• RECORDS FOR THE TASK:
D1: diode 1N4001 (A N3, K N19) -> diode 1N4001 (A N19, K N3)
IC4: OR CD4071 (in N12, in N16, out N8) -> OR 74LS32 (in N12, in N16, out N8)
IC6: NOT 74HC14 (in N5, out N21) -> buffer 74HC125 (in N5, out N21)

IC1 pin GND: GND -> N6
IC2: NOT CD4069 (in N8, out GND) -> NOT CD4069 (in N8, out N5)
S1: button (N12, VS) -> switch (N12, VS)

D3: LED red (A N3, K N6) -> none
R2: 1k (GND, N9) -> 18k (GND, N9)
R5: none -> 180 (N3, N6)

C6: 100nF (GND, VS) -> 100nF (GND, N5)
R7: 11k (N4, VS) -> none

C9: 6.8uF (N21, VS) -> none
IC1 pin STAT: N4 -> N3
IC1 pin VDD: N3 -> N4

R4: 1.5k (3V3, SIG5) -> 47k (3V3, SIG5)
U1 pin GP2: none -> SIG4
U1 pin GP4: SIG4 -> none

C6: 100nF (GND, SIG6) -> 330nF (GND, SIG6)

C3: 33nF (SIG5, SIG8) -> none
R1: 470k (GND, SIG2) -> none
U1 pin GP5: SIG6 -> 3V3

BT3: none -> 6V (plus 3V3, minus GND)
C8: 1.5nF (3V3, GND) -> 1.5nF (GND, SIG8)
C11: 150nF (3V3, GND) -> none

• PROBLEM STATEMENT: Give back exactly the lines of the listing above that run from the line with "IC1 pin GND: GND -> N6" to the line with "R7: 11k (N4, VS) -> none", inclusive.

• ANSWER SECTION:
IC1 pin GND: GND -> N6
IC2: NOT CD4069 (in N8, out GND) -> NOT CD4069 (in N8, out N5)
S1: button (N12, VS) -> switch (N12, VS)

D3: LED red (A N3, K N6) -> none
R2: 1k (GND, N9) -> 18k (GND, N9)
R5: none -> 180 (N3, N6)

C6: 100nF (GND, VS) -> 100nF (GND, N5)
R7: 11k (N4, VS) -> none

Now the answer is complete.